> Exercise prompt
What is needed is an exact copy of the records below, with the pictures left out.
▽
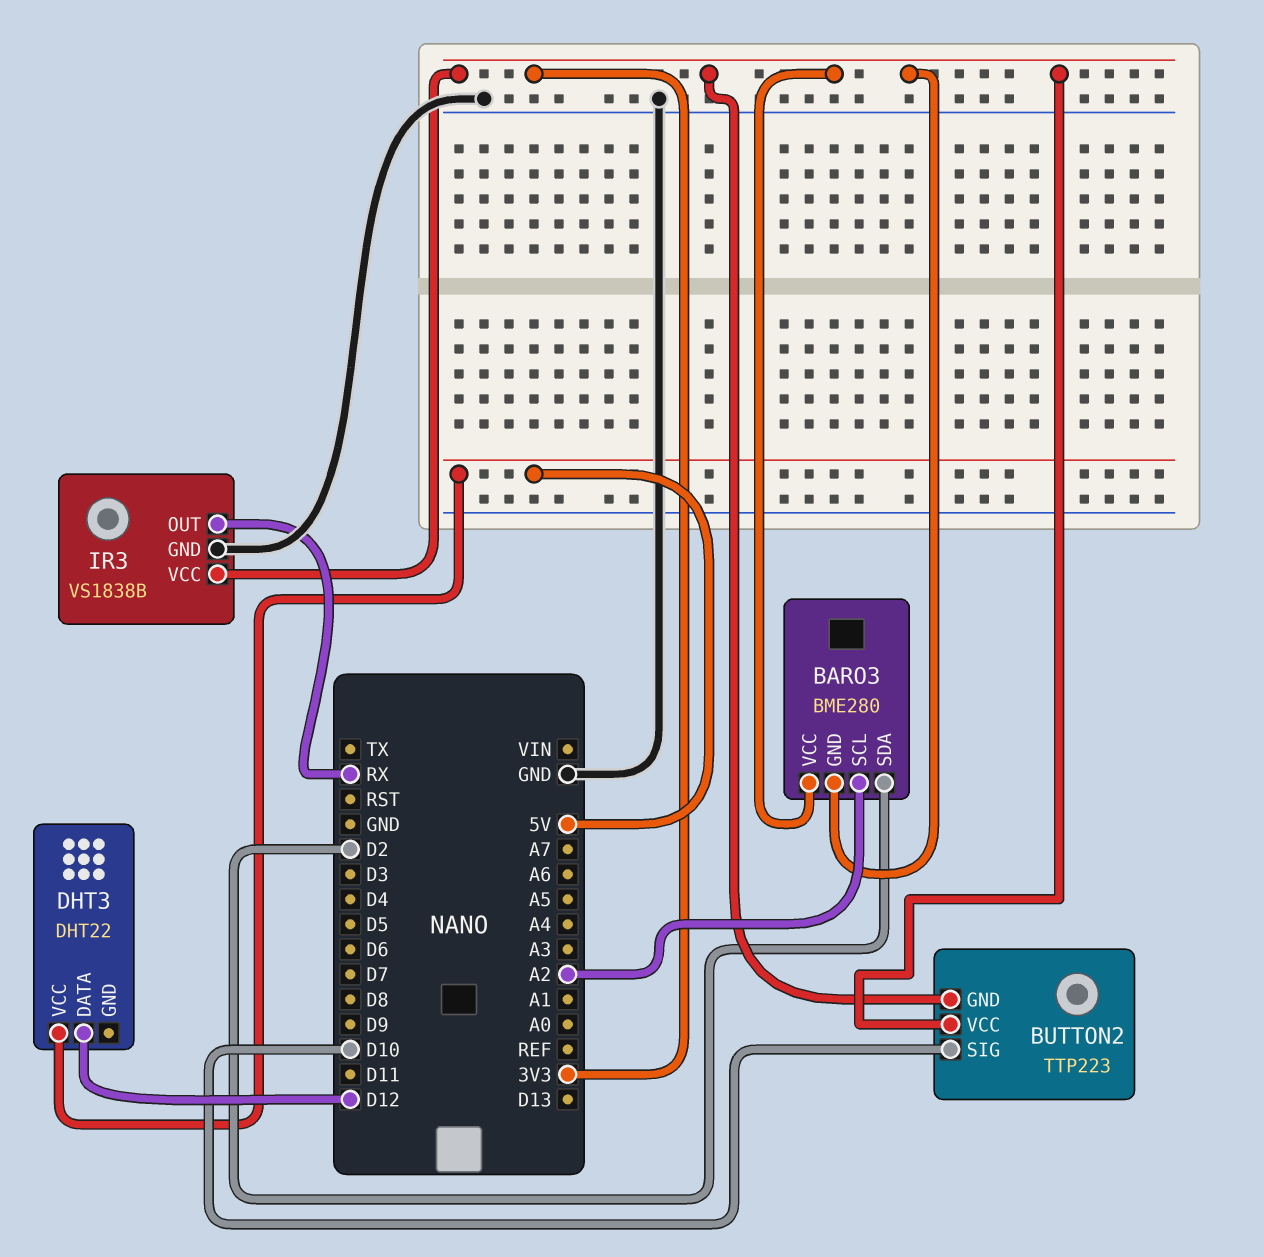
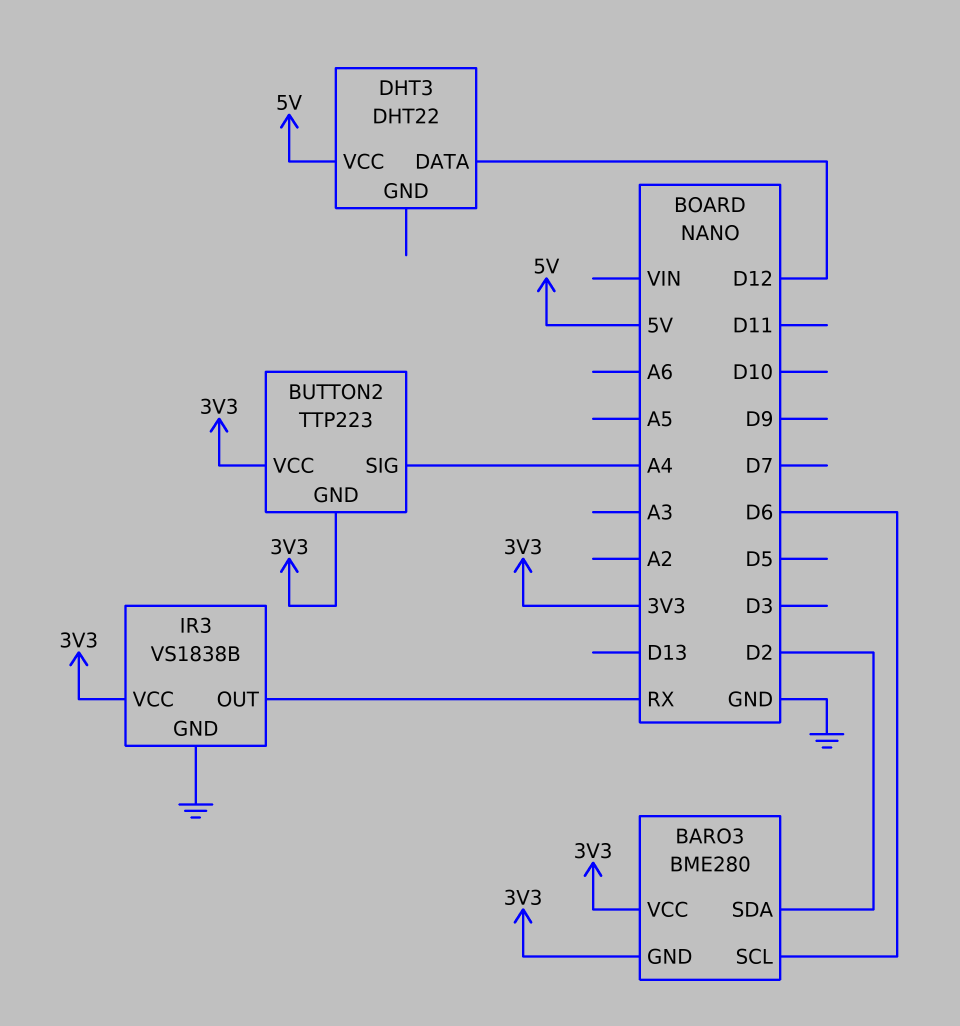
BARO3 pin SCL: A2 -> D6
BUTTON2 pin SIG: D10 -> A4

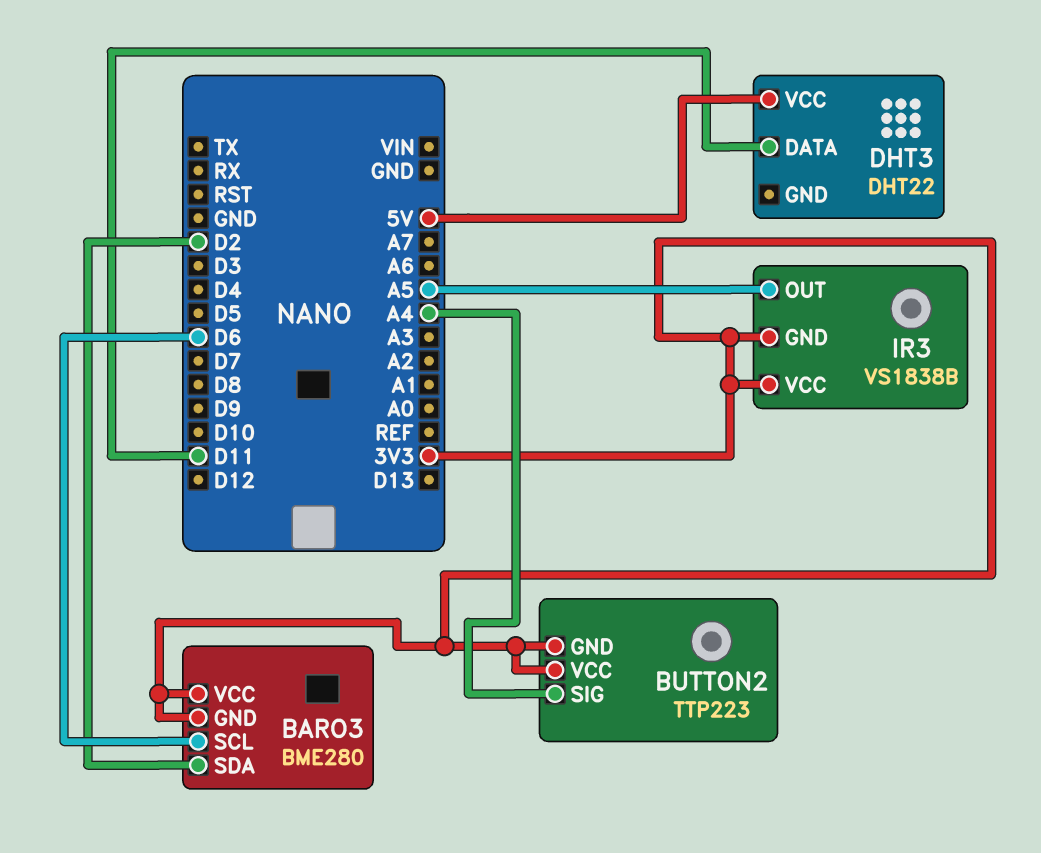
DHT3 pin DATA: D12 -> D11
IR3 pin GND: GND -> 3V3
IR3 pin OUT: RX -> A5

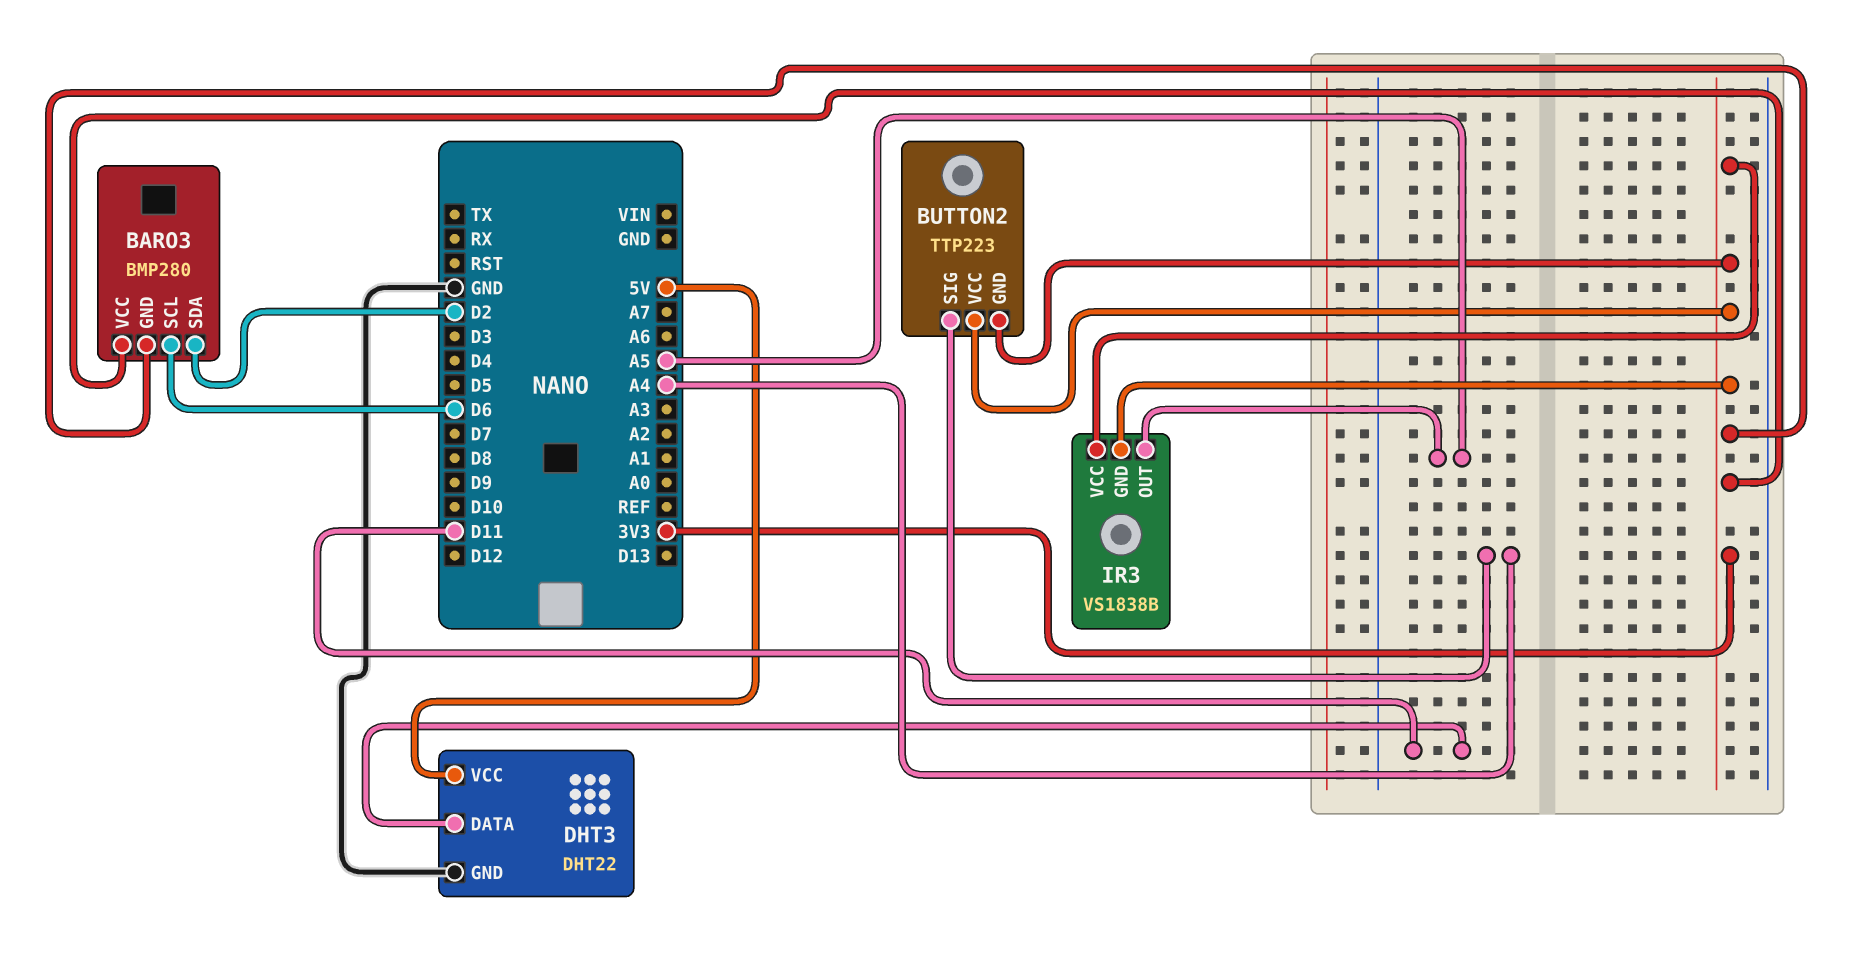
BARO3: BME280 -> BMP280
DHT3 pin GND: none -> GND

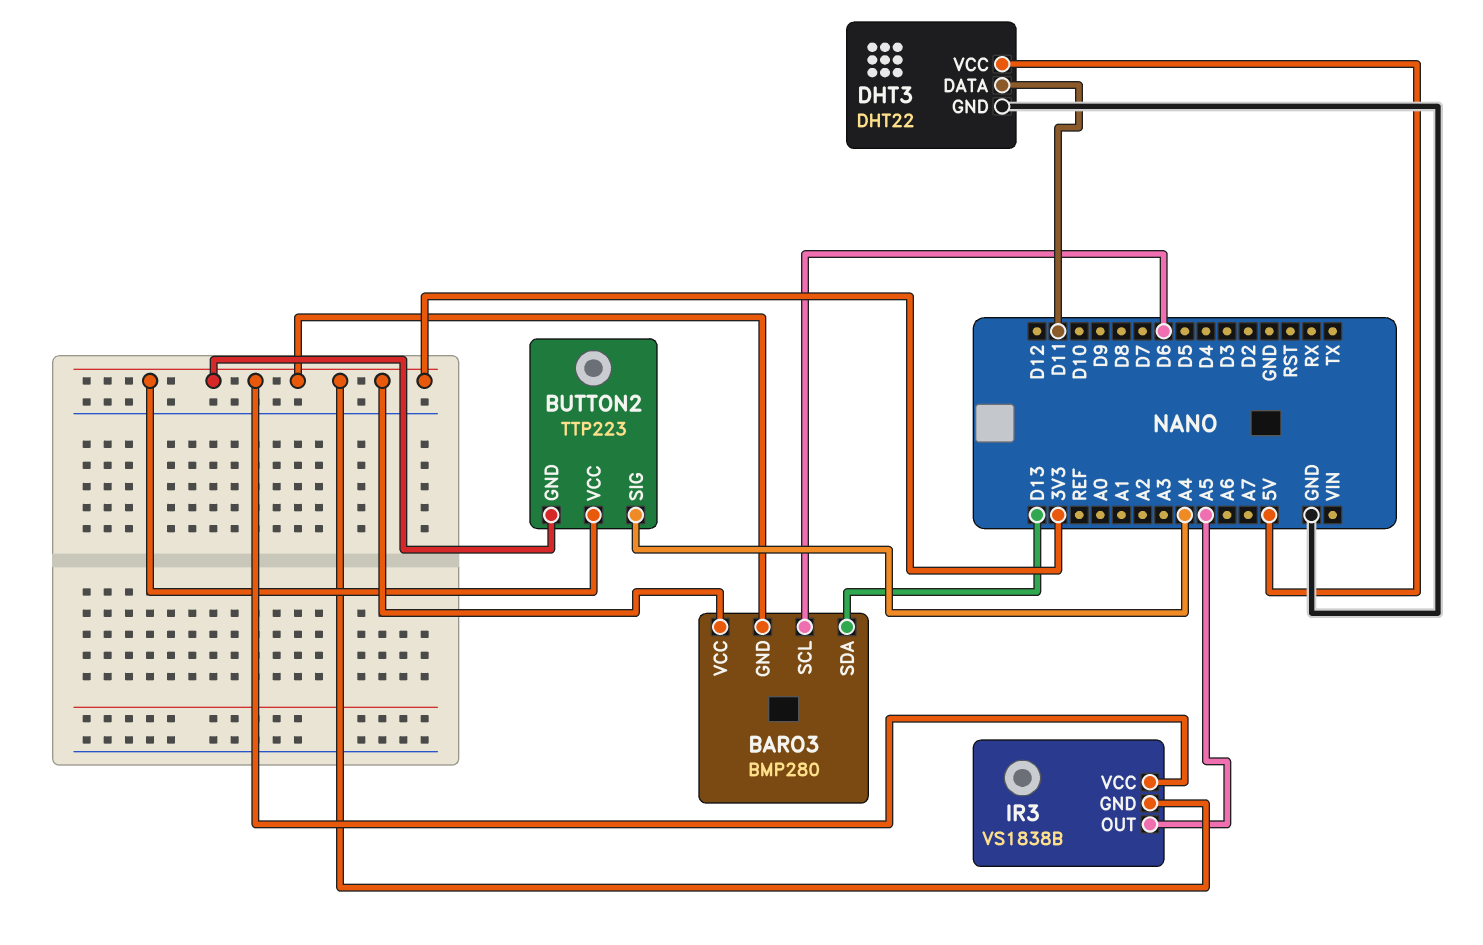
BARO3 pin SDA: D2 -> D13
△
> Exercise answer
BARO3 pin SCL: A2 -> D6
BUTTON2 pin SIG: D10 -> A4

DHT3 pin DATA: D12 -> D11
IR3 pin GND: GND -> 3V3
IR3 pin OUT: RX -> A5

BARO3: BME280 -> BMP280
DHT3 pin GND: none -> GND

BARO3 pin SDA: D2 -> D13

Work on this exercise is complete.